In your copy, repeat each record exactly and include no pictures.
[Material provided Boundary: Start]
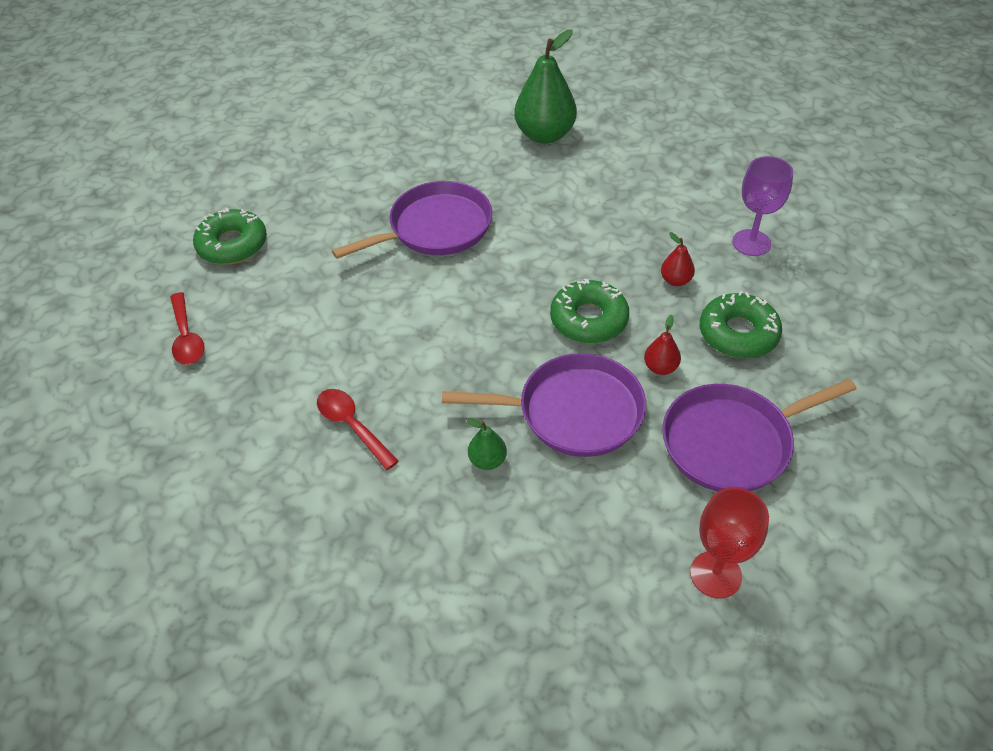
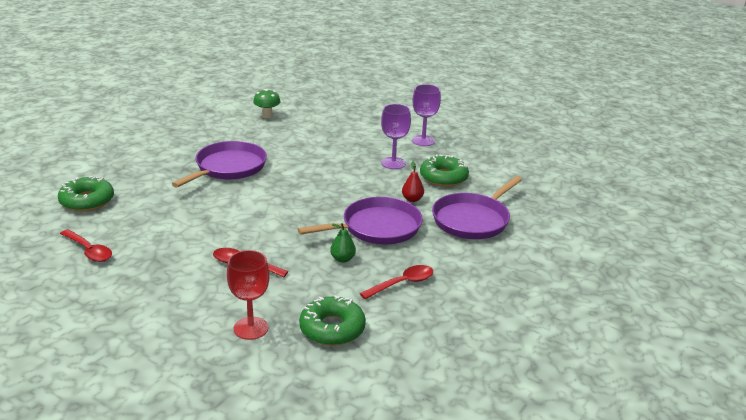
camera: 30 degrees left, 20 degrees down
(544, 542) = (402, 283): none -> red spoon
(545, 135) = (267, 116): green pear -> green mushroom
(589, 319) = (356, 188): green donut -> green donut (332, 328)
(675, 280) = (393, 163): red pear -> purple goblet
(715, 574) = (503, 271): red goblet -> red goblet (251, 328)

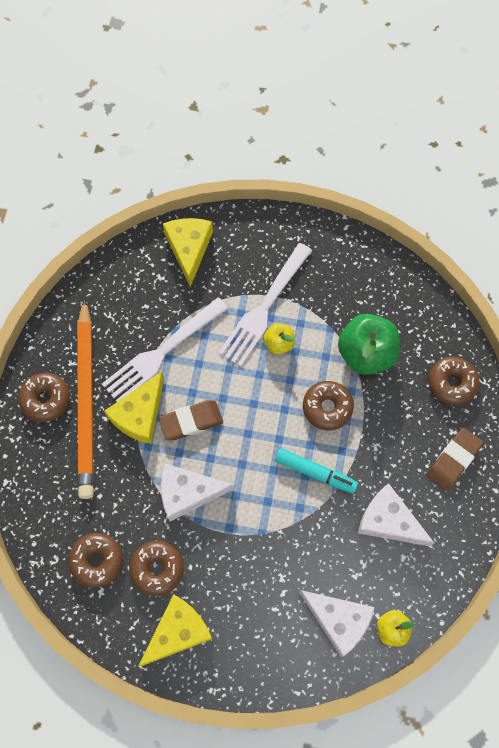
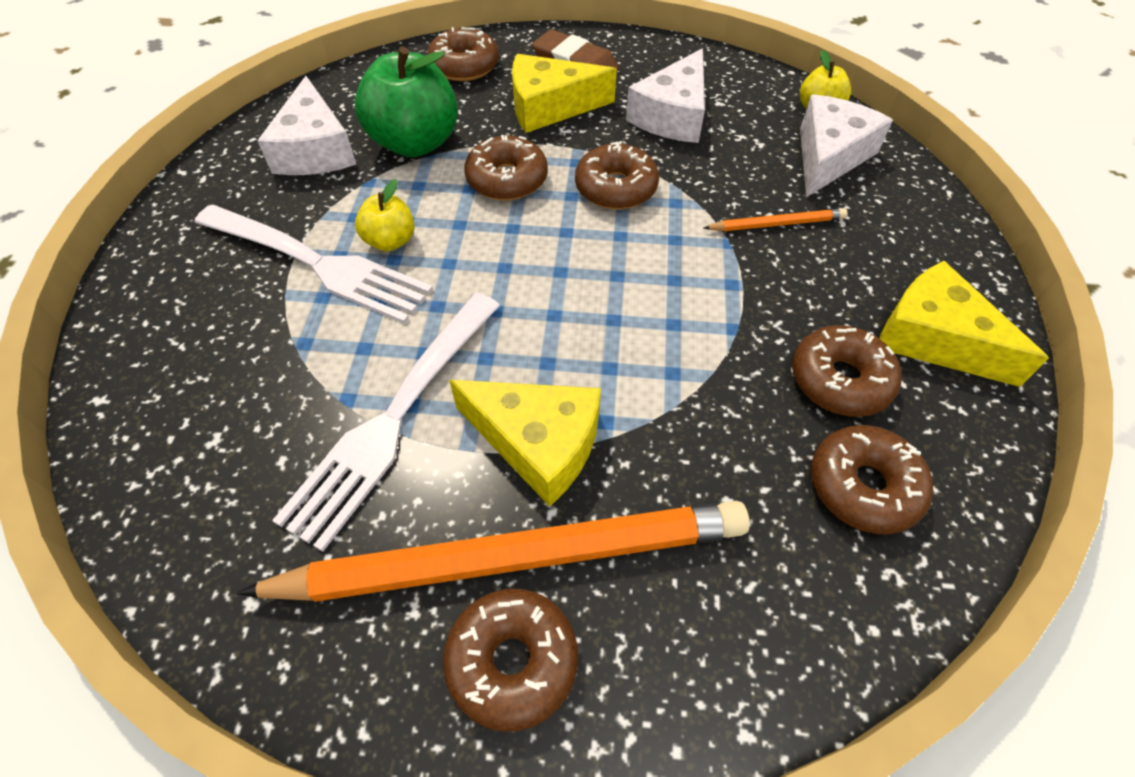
camera: 95 degrees left, 15 degrees down
(162, 351) = (395, 416): white fork -> white fork turned 75 degrees clockwise
(188, 493) = (686, 346): white cheese -> white cheese (315, 150)
(189, 249) = (157, 391): yellow cheese -> yellow cheese (550, 107)
(191, 421) = (546, 353): brown eraser -> none
(275, 566) = (776, 224): none -> orange pencil
(315, 472) = (616, 188): turquoise marker -> brown donut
[Material provided Boundary: End]
Written solution:
camera: 30 degrees left, 20 degrees down
(544, 542) = (402, 283): none -> red spoon
(545, 135) = (267, 116): green pear -> green mushroom
(589, 319) = (356, 188): green donut -> green donut (332, 328)
(675, 280) = (393, 163): red pear -> purple goblet
(715, 574) = (503, 271): red goblet -> red goblet (251, 328)

camera: 95 degrees left, 15 degrees down
(162, 351) = (395, 416): white fork -> white fork turned 75 degrees clockwise
(188, 493) = (686, 346): white cheese -> white cheese (315, 150)
(189, 249) = (157, 391): yellow cheese -> yellow cheese (550, 107)
(191, 421) = (546, 353): brown eraser -> none
(275, 566) = (776, 224): none -> orange pencil
(315, 472) = (616, 188): turquoise marker -> brown donut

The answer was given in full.